» Records for processing

# # #

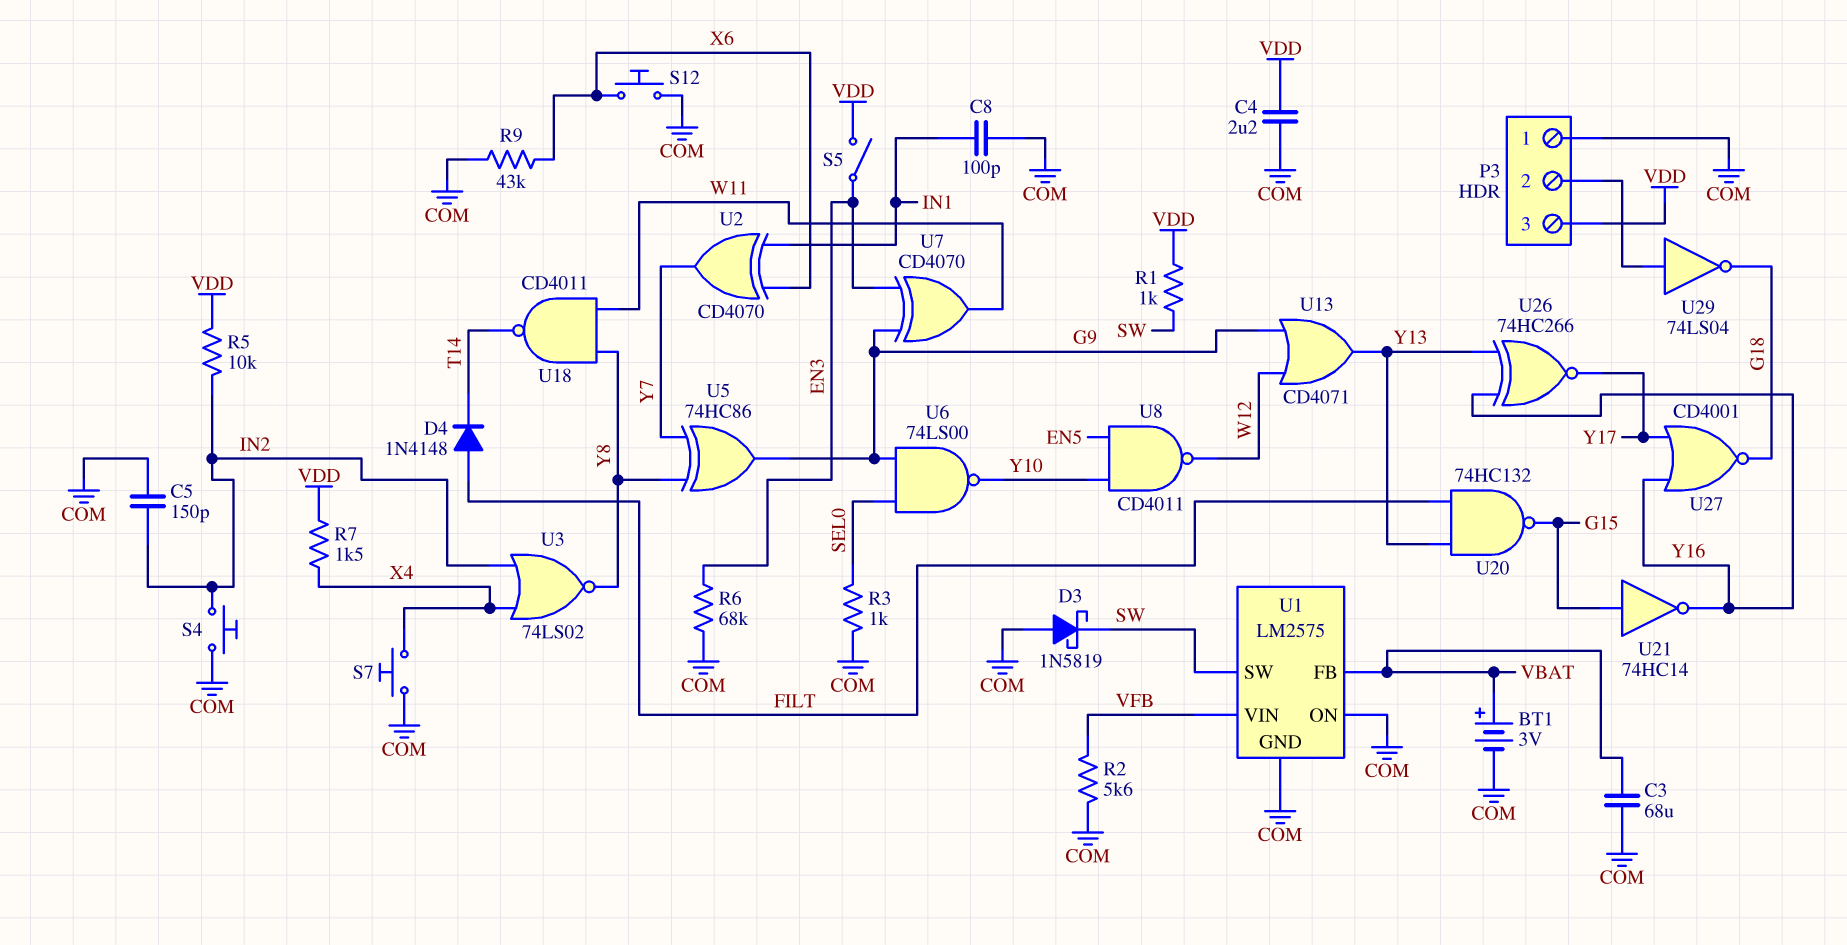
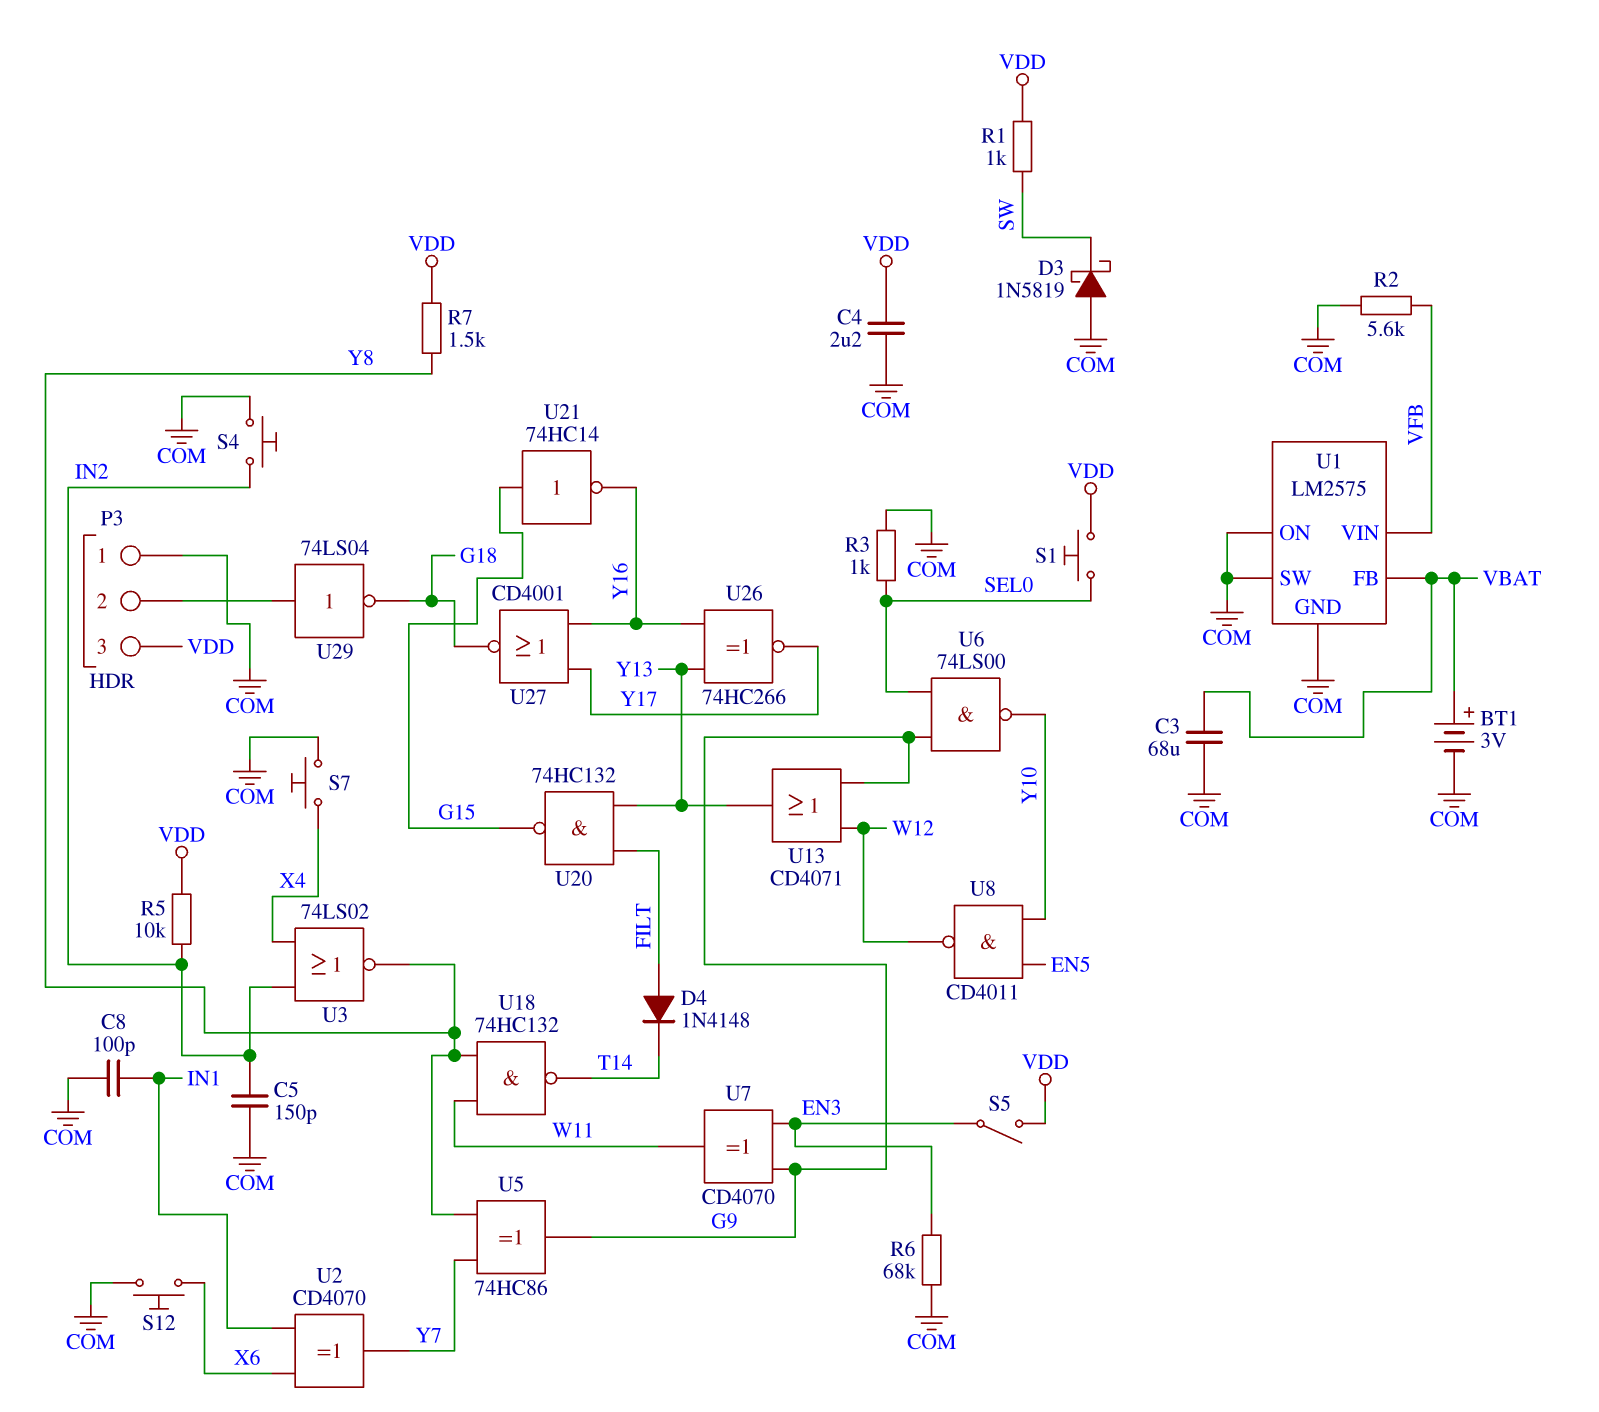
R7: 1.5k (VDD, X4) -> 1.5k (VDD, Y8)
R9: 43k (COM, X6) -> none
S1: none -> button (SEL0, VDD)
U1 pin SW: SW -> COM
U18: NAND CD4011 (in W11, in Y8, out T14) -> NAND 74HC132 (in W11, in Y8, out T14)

# # #

» Exercise instructions
Work out how many lines in the data include "none". Answer with the number only.

» Reply
2